GIVEN EXERCISE
Quote the records word for word, starting at the line that contains "gray square: rotated 36 degrees clockwise" and ending at the end of the records. Leave the pictures out of your answer.

SOURCE MATERIAL
>>>>
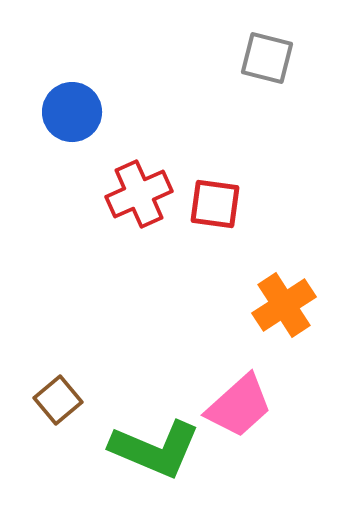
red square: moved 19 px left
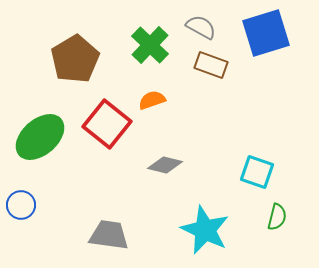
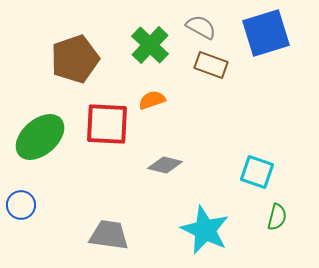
brown pentagon: rotated 12 degrees clockwise
red square: rotated 36 degrees counterclockwise
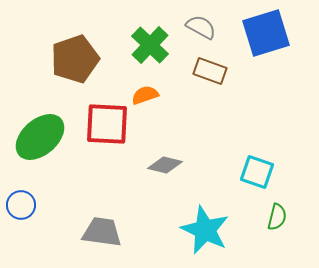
brown rectangle: moved 1 px left, 6 px down
orange semicircle: moved 7 px left, 5 px up
gray trapezoid: moved 7 px left, 3 px up
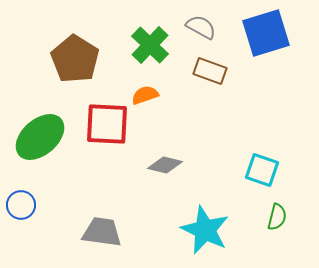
brown pentagon: rotated 21 degrees counterclockwise
cyan square: moved 5 px right, 2 px up
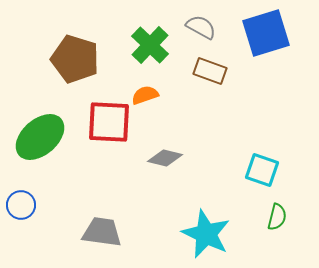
brown pentagon: rotated 15 degrees counterclockwise
red square: moved 2 px right, 2 px up
gray diamond: moved 7 px up
cyan star: moved 1 px right, 4 px down
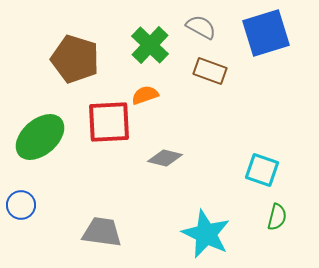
red square: rotated 6 degrees counterclockwise
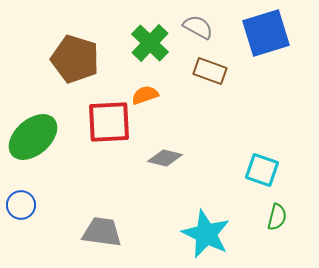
gray semicircle: moved 3 px left
green cross: moved 2 px up
green ellipse: moved 7 px left
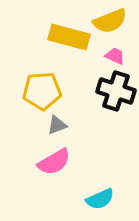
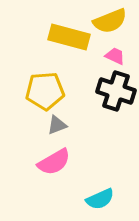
yellow pentagon: moved 3 px right
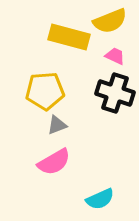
black cross: moved 1 px left, 2 px down
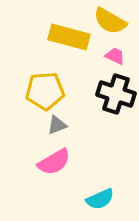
yellow semicircle: rotated 52 degrees clockwise
black cross: moved 1 px right, 1 px down
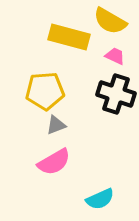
gray triangle: moved 1 px left
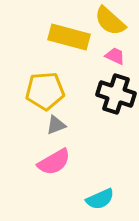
yellow semicircle: rotated 12 degrees clockwise
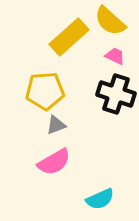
yellow rectangle: rotated 57 degrees counterclockwise
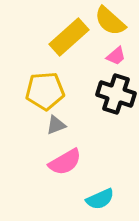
pink trapezoid: moved 1 px right; rotated 115 degrees clockwise
pink semicircle: moved 11 px right
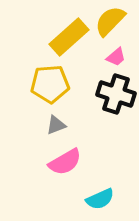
yellow semicircle: rotated 92 degrees clockwise
pink trapezoid: moved 1 px down
yellow pentagon: moved 5 px right, 7 px up
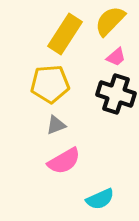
yellow rectangle: moved 4 px left, 3 px up; rotated 15 degrees counterclockwise
pink semicircle: moved 1 px left, 1 px up
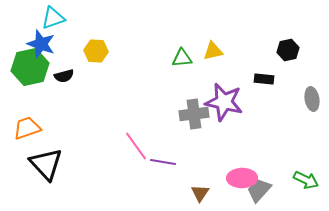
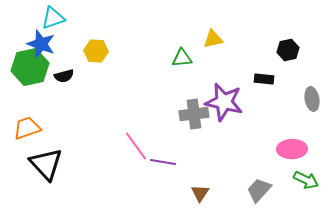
yellow triangle: moved 12 px up
pink ellipse: moved 50 px right, 29 px up
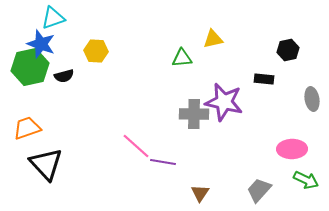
gray cross: rotated 8 degrees clockwise
pink line: rotated 12 degrees counterclockwise
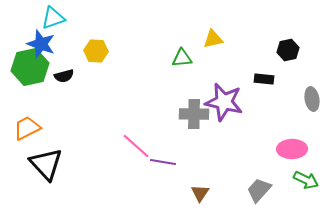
orange trapezoid: rotated 8 degrees counterclockwise
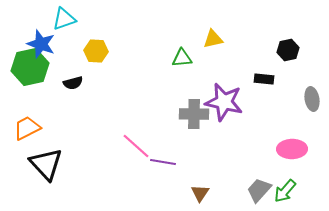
cyan triangle: moved 11 px right, 1 px down
black semicircle: moved 9 px right, 7 px down
green arrow: moved 21 px left, 11 px down; rotated 105 degrees clockwise
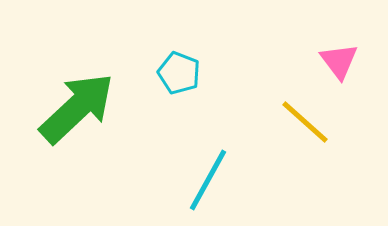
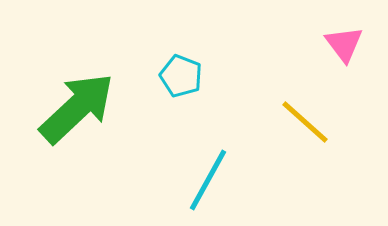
pink triangle: moved 5 px right, 17 px up
cyan pentagon: moved 2 px right, 3 px down
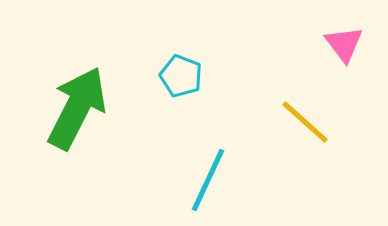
green arrow: rotated 20 degrees counterclockwise
cyan line: rotated 4 degrees counterclockwise
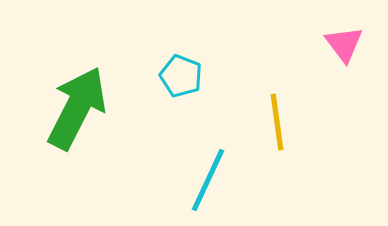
yellow line: moved 28 px left; rotated 40 degrees clockwise
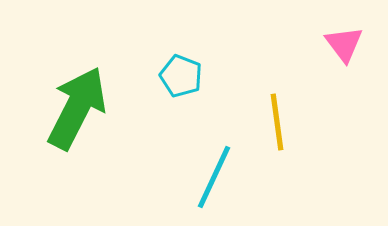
cyan line: moved 6 px right, 3 px up
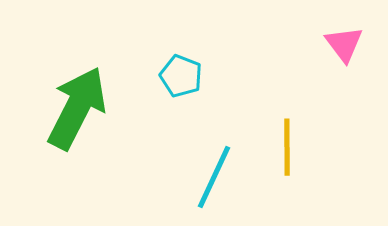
yellow line: moved 10 px right, 25 px down; rotated 8 degrees clockwise
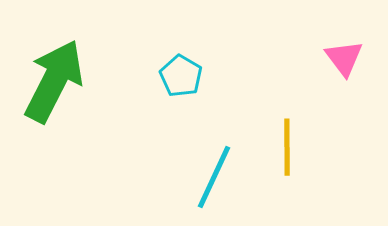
pink triangle: moved 14 px down
cyan pentagon: rotated 9 degrees clockwise
green arrow: moved 23 px left, 27 px up
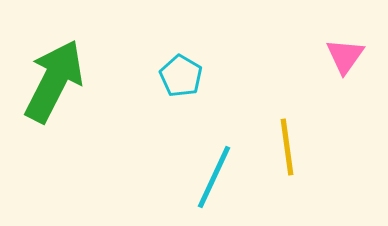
pink triangle: moved 1 px right, 2 px up; rotated 12 degrees clockwise
yellow line: rotated 8 degrees counterclockwise
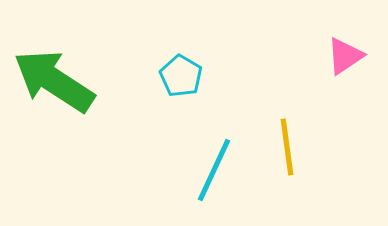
pink triangle: rotated 21 degrees clockwise
green arrow: rotated 84 degrees counterclockwise
cyan line: moved 7 px up
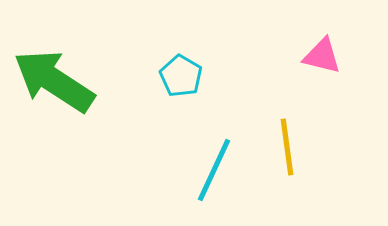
pink triangle: moved 23 px left; rotated 48 degrees clockwise
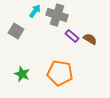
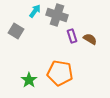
purple rectangle: rotated 32 degrees clockwise
green star: moved 7 px right, 6 px down; rotated 14 degrees clockwise
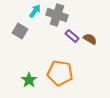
gray square: moved 4 px right
purple rectangle: rotated 32 degrees counterclockwise
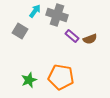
brown semicircle: rotated 128 degrees clockwise
orange pentagon: moved 1 px right, 4 px down
green star: rotated 14 degrees clockwise
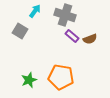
gray cross: moved 8 px right
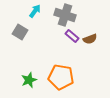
gray square: moved 1 px down
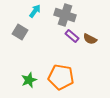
brown semicircle: rotated 48 degrees clockwise
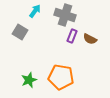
purple rectangle: rotated 72 degrees clockwise
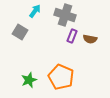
brown semicircle: rotated 16 degrees counterclockwise
orange pentagon: rotated 15 degrees clockwise
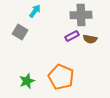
gray cross: moved 16 px right; rotated 20 degrees counterclockwise
purple rectangle: rotated 40 degrees clockwise
green star: moved 2 px left, 1 px down
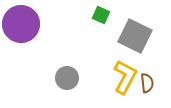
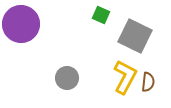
brown semicircle: moved 1 px right, 1 px up; rotated 12 degrees clockwise
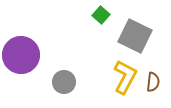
green square: rotated 18 degrees clockwise
purple circle: moved 31 px down
gray circle: moved 3 px left, 4 px down
brown semicircle: moved 5 px right
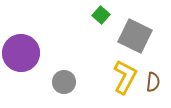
purple circle: moved 2 px up
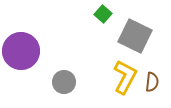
green square: moved 2 px right, 1 px up
purple circle: moved 2 px up
brown semicircle: moved 1 px left
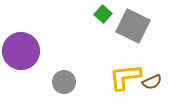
gray square: moved 2 px left, 10 px up
yellow L-shape: rotated 124 degrees counterclockwise
brown semicircle: rotated 60 degrees clockwise
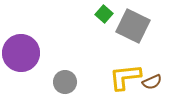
green square: moved 1 px right
purple circle: moved 2 px down
gray circle: moved 1 px right
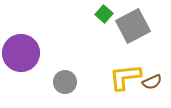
gray square: rotated 36 degrees clockwise
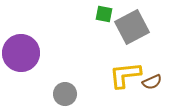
green square: rotated 30 degrees counterclockwise
gray square: moved 1 px left, 1 px down
yellow L-shape: moved 2 px up
gray circle: moved 12 px down
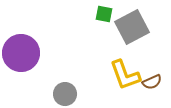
yellow L-shape: rotated 104 degrees counterclockwise
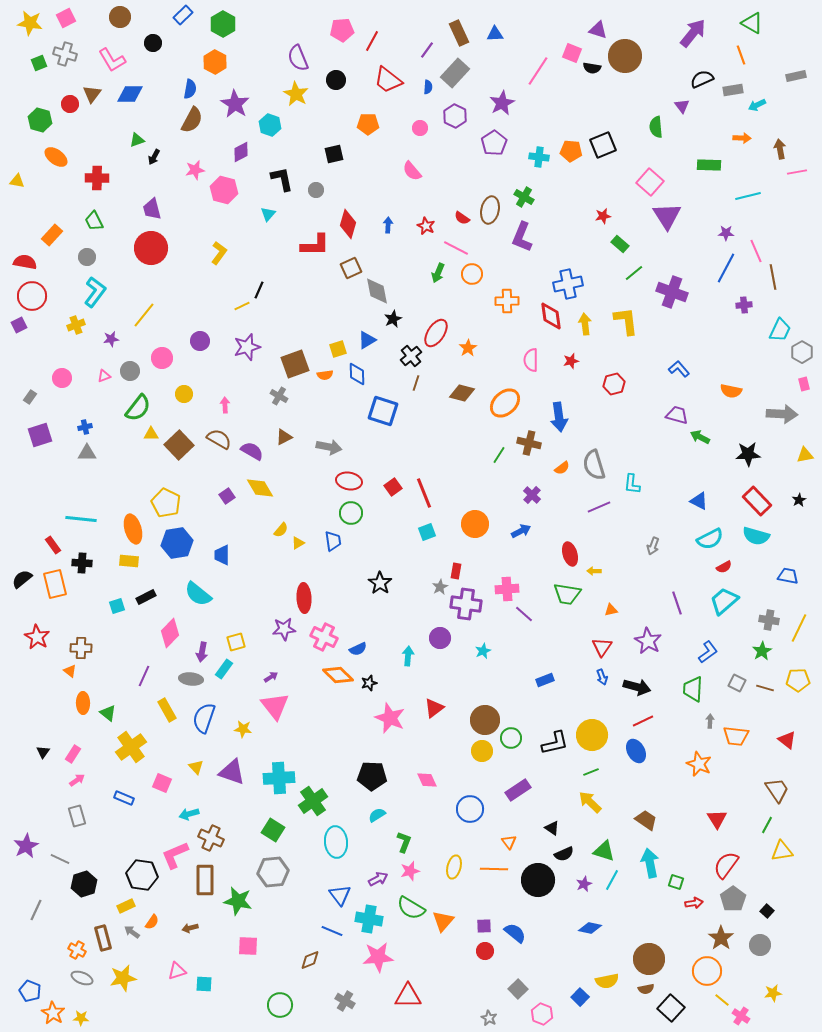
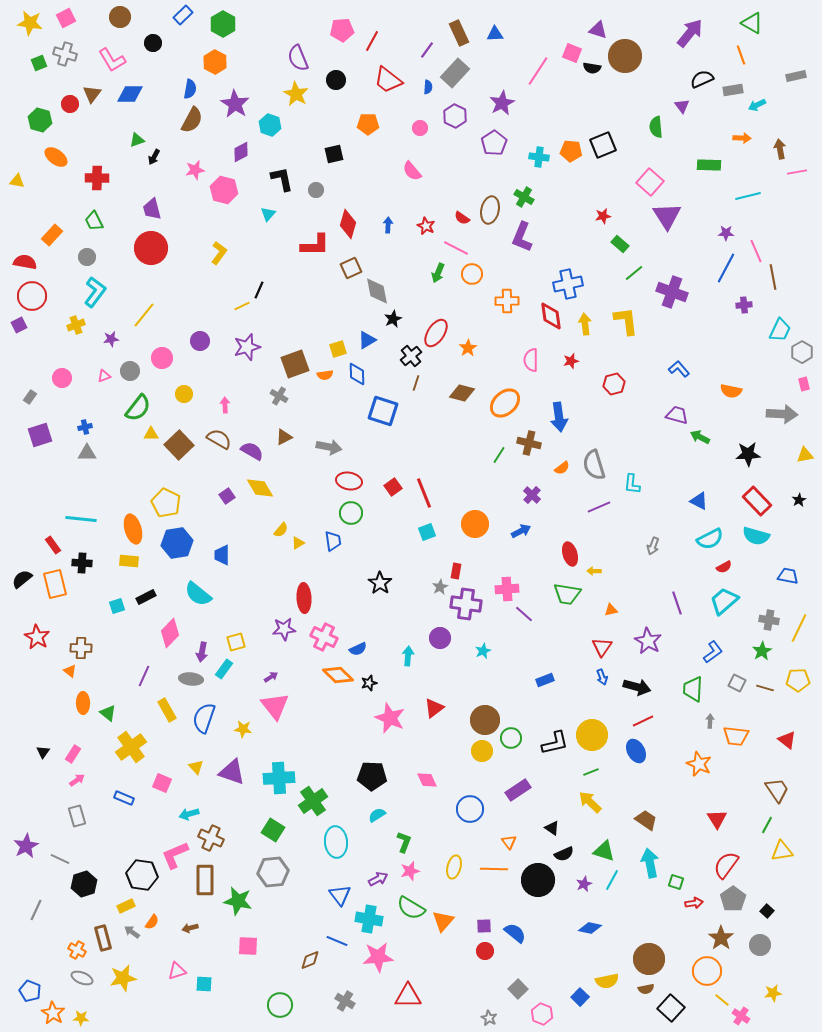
purple arrow at (693, 33): moved 3 px left
blue L-shape at (708, 652): moved 5 px right
blue line at (332, 931): moved 5 px right, 10 px down
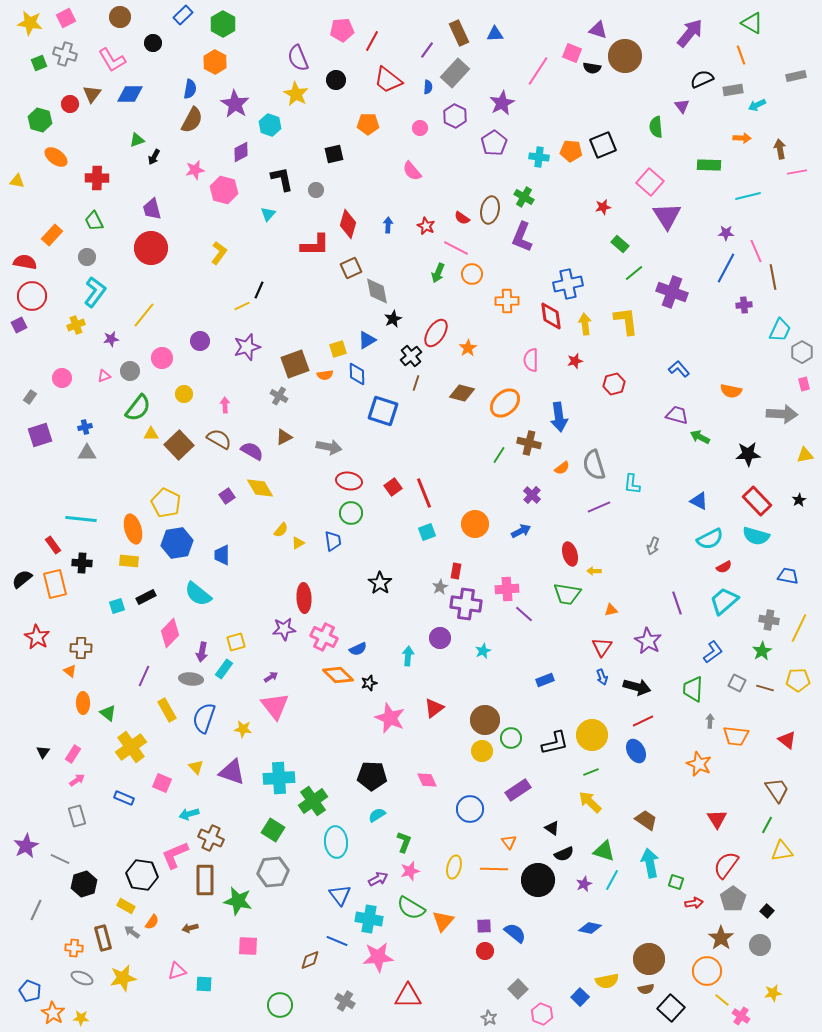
red star at (603, 216): moved 9 px up
red star at (571, 361): moved 4 px right
yellow rectangle at (126, 906): rotated 54 degrees clockwise
orange cross at (77, 950): moved 3 px left, 2 px up; rotated 24 degrees counterclockwise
<<<<
THE SOLUTION
gray square: rotated 36 degrees clockwise
green square: rotated 30 degrees counterclockwise
gray square: moved 1 px left, 1 px down
yellow L-shape: moved 2 px up
gray circle: moved 12 px down
yellow L-shape: rotated 104 degrees counterclockwise
purple arrow at (693, 33): moved 3 px left
blue L-shape at (708, 652): moved 5 px right
blue line at (332, 931): moved 5 px right, 10 px down
red star at (603, 216): moved 9 px up
red star at (571, 361): moved 4 px right
yellow rectangle at (126, 906): rotated 54 degrees clockwise
orange cross at (77, 950): moved 3 px left, 2 px up; rotated 24 degrees counterclockwise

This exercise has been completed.